======== Exercise inputs

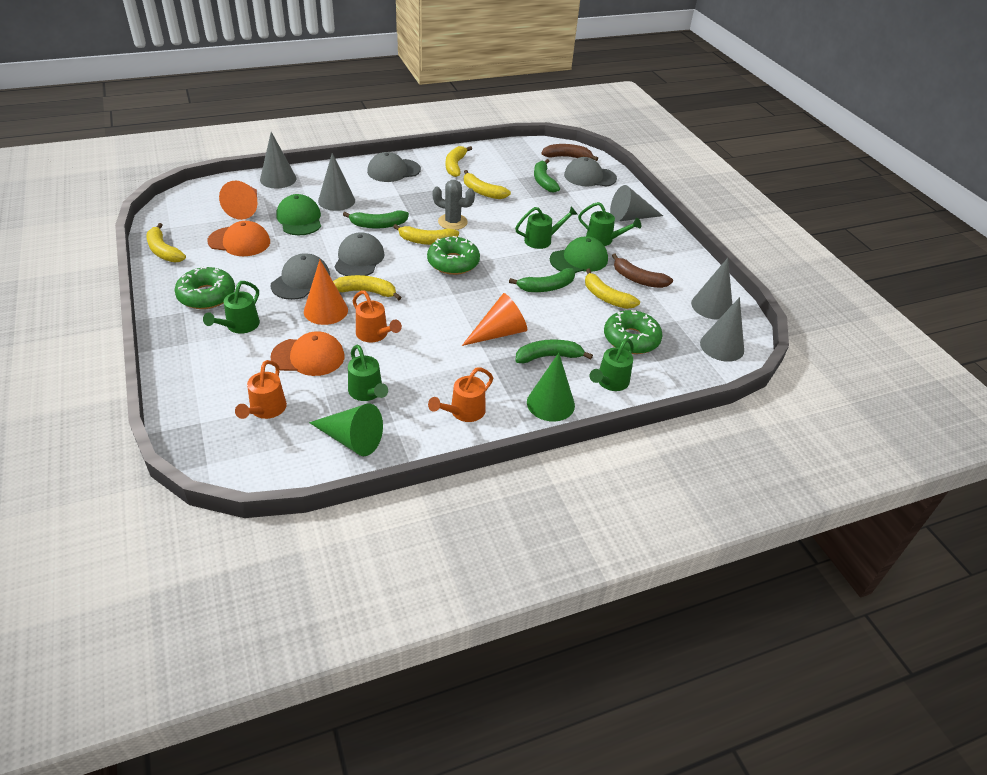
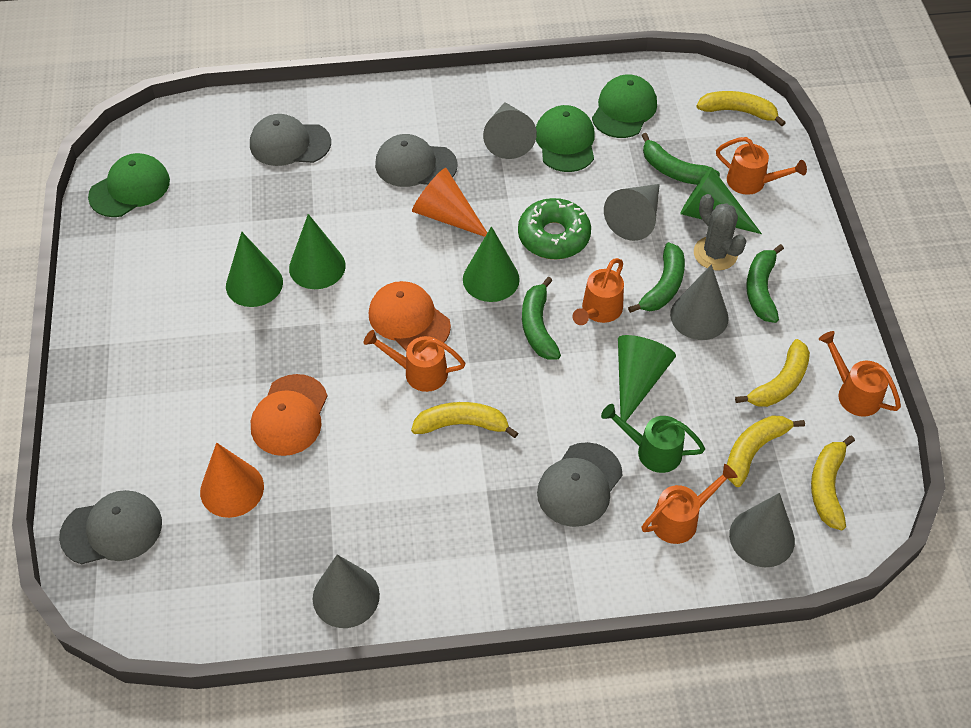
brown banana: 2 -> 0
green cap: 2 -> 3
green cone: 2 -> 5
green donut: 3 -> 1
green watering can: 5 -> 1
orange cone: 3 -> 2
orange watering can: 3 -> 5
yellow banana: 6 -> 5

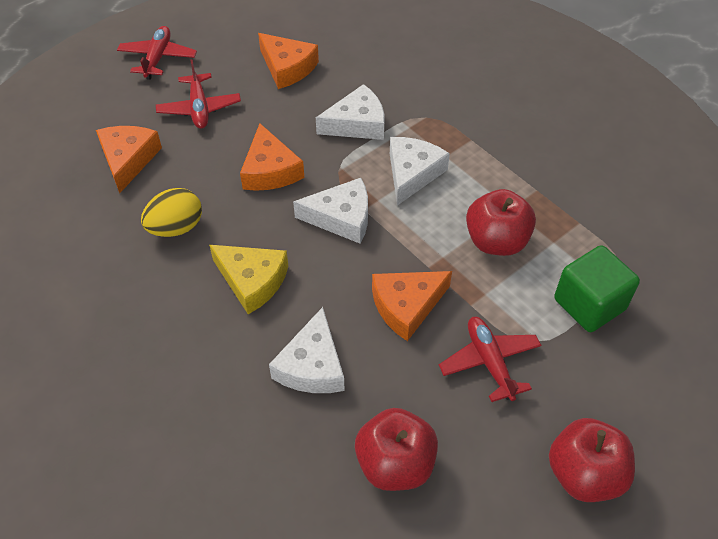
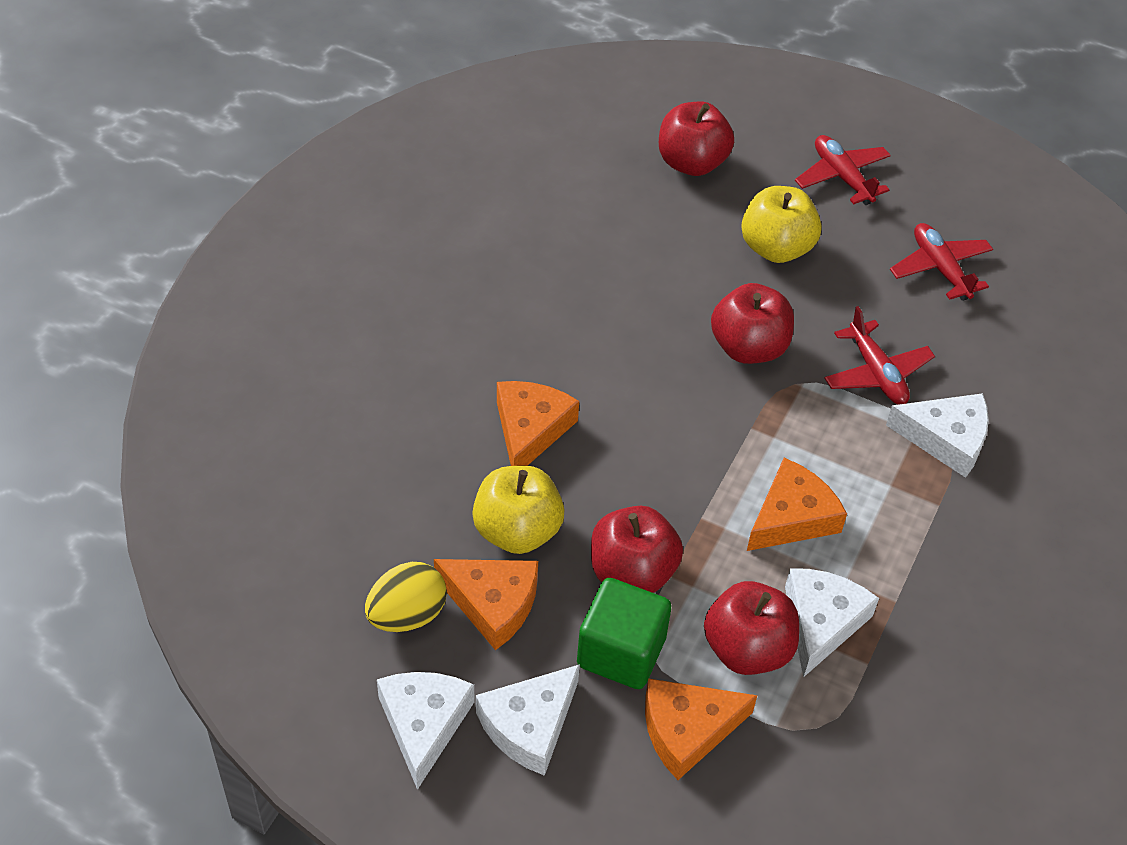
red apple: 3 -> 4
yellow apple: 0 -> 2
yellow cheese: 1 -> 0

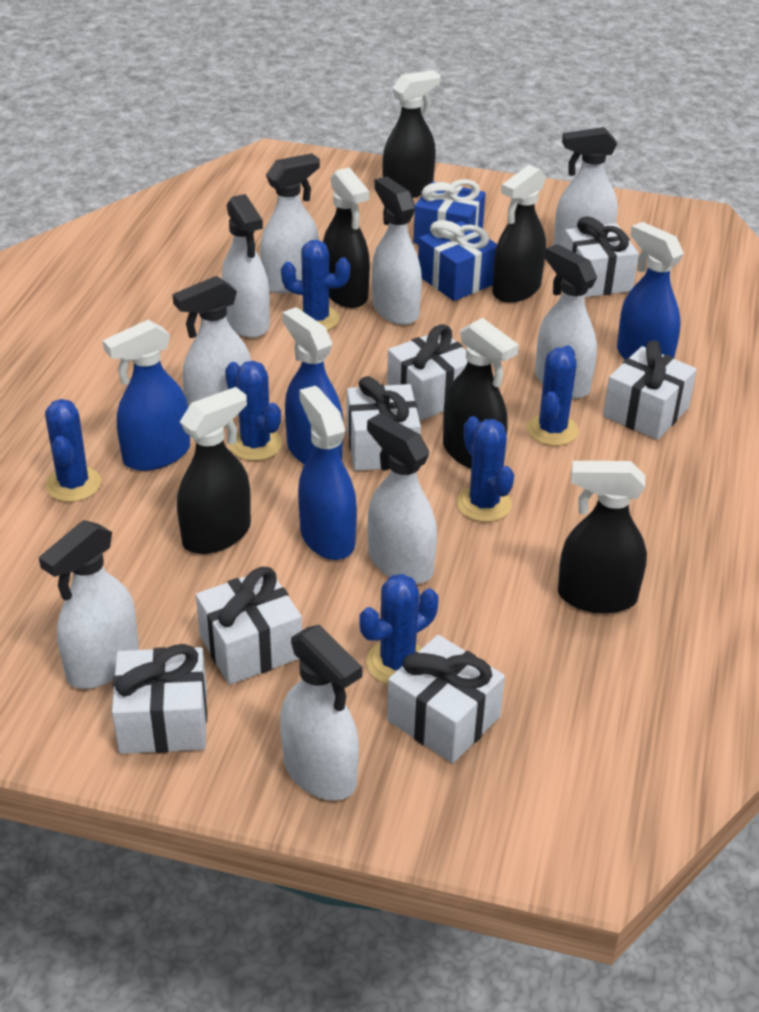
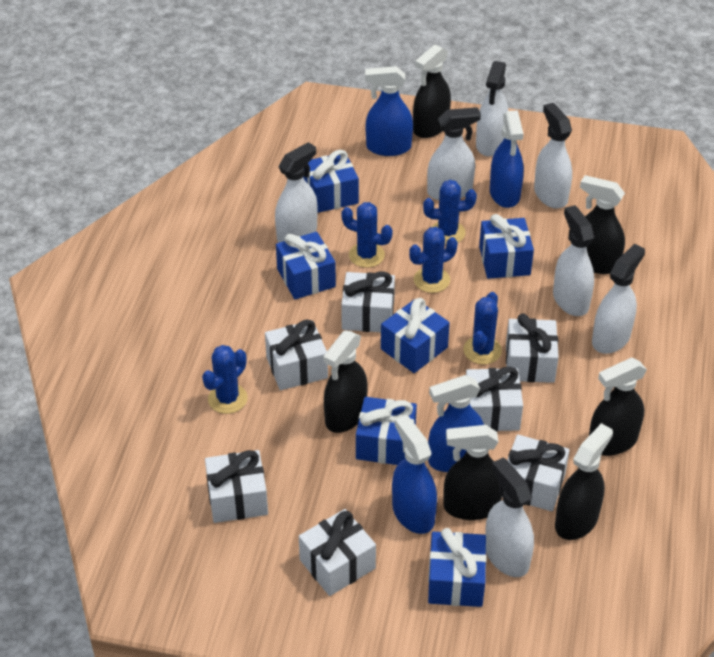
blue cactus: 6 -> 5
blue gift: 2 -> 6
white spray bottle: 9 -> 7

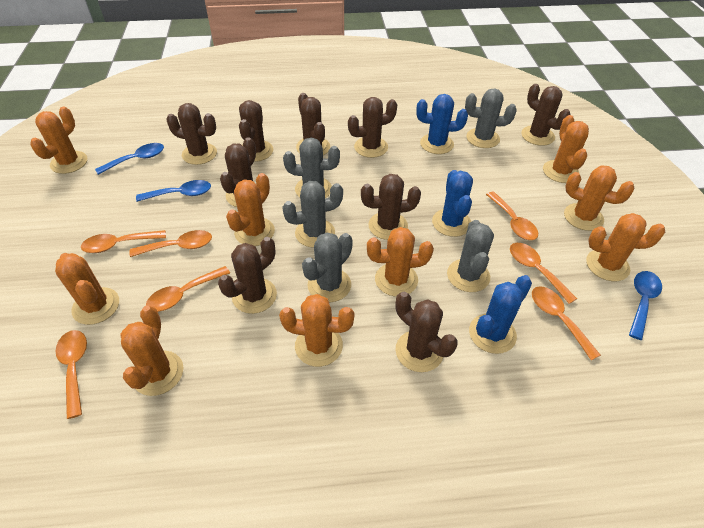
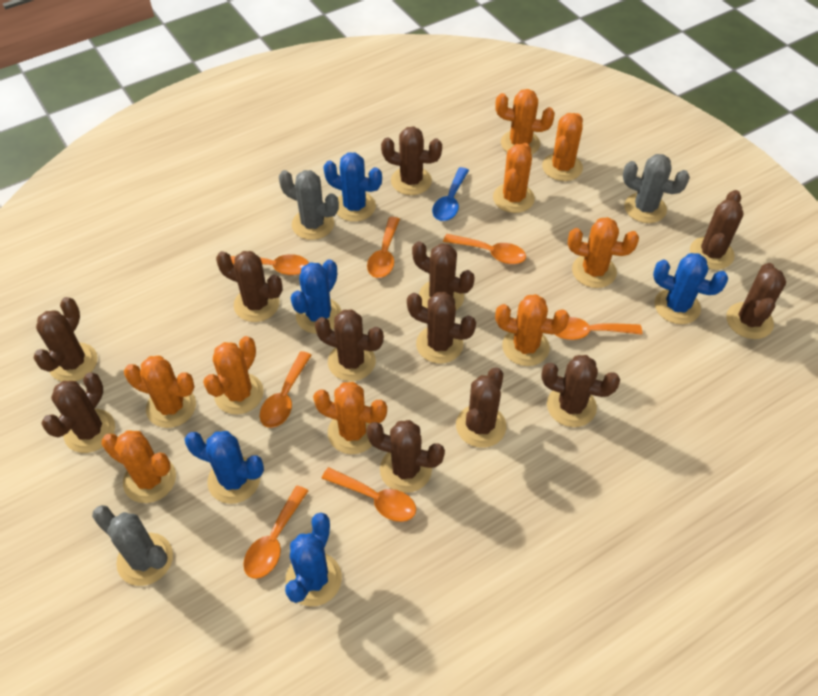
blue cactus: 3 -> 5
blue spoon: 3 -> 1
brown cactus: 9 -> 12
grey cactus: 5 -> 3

================

Action item:
Set down word for word, from the line that contains "orange cone: 3 -> 2" to the end of the listing above, every line and no picture.

Task solution:
orange cone: 3 -> 2
orange watering can: 3 -> 5
yellow banana: 6 -> 5

red apple: 3 -> 4
yellow apple: 0 -> 2
yellow cheese: 1 -> 0

blue cactus: 6 -> 5
blue gift: 2 -> 6
white spray bottle: 9 -> 7

blue cactus: 3 -> 5
blue spoon: 3 -> 1
brown cactus: 9 -> 12
grey cactus: 5 -> 3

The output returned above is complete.